→ **Data under study**:
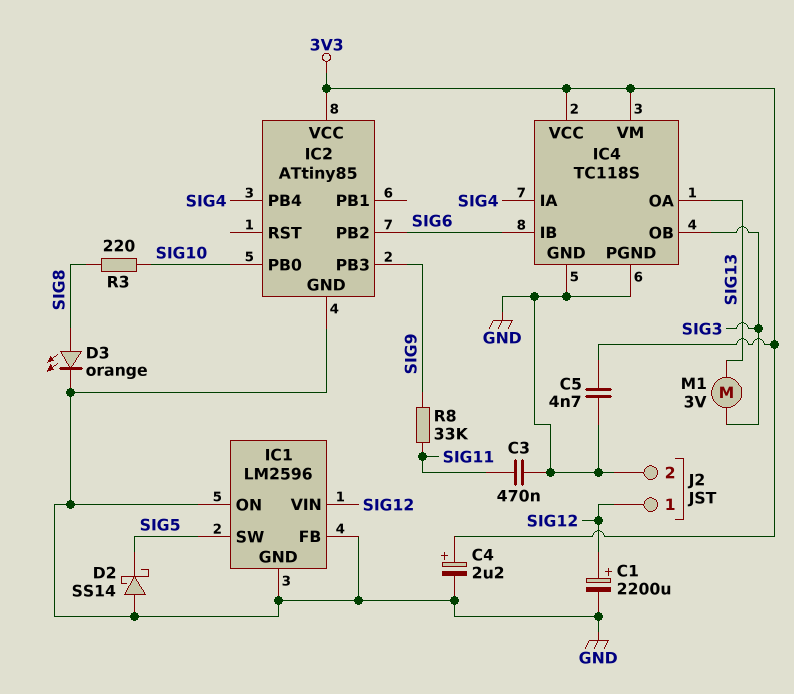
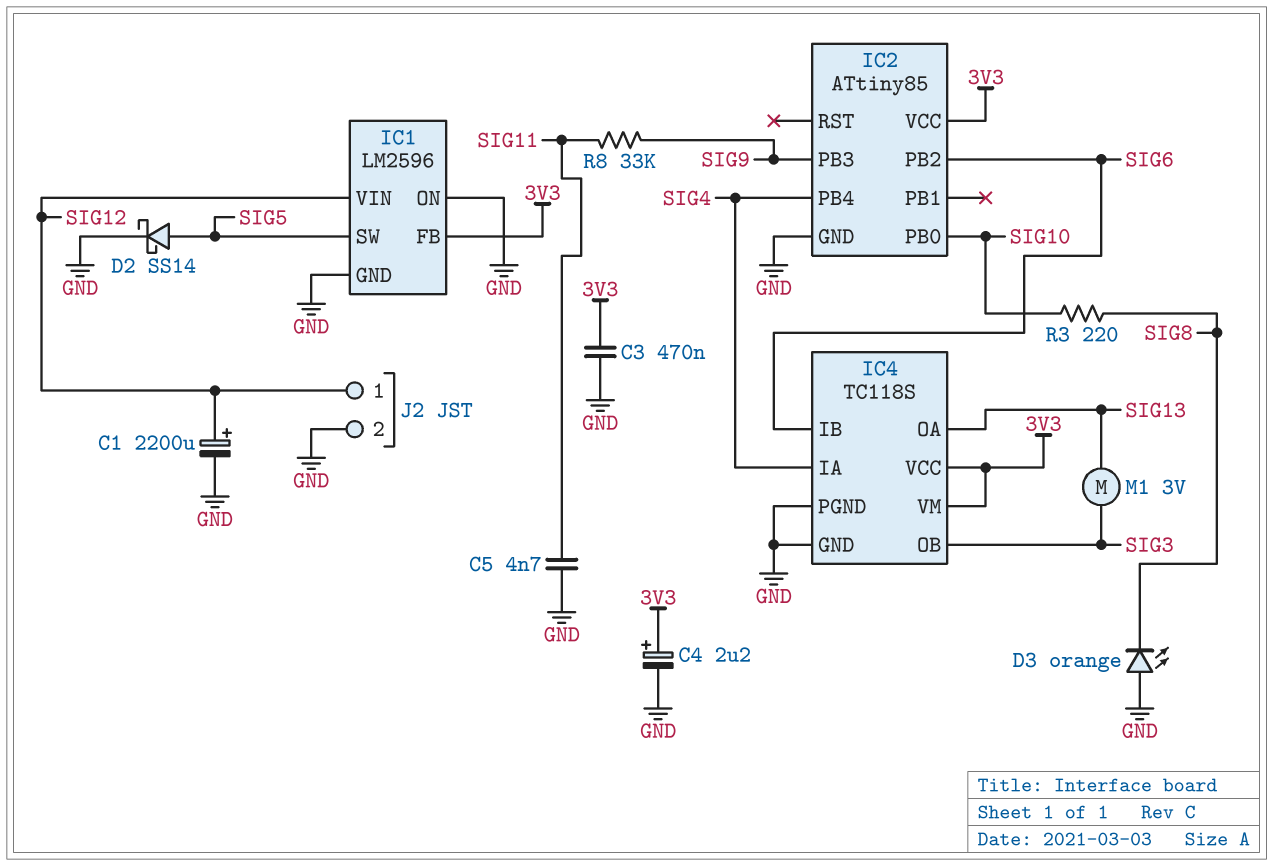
C3: 470nF (GND, SIG11) -> 470nF (3V3, GND)
C5: 4.7nF (3V3, GND) -> 4.7nF (GND, SIG11)
D2: schottky SS14 (A GND, K SIG5) -> schottky SS14 (A SIG5, K GND)
D3: LED orange (A SIG8, K GND) -> LED orange (A GND, K SIG8)
IC1 pin FB: GND -> 3V3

→ **What you should do**: The lines to reproduce run from the line containing "C5: 4.7nF (3V3, GND) -> 4.7nF (GND, SIG11)" to the end of the listing; write them out exactly and add nothing.

→ **Result below**:
C5: 4.7nF (3V3, GND) -> 4.7nF (GND, SIG11)
D2: schottky SS14 (A GND, K SIG5) -> schottky SS14 (A SIG5, K GND)
D3: LED orange (A SIG8, K GND) -> LED orange (A GND, K SIG8)
IC1 pin FB: GND -> 3V3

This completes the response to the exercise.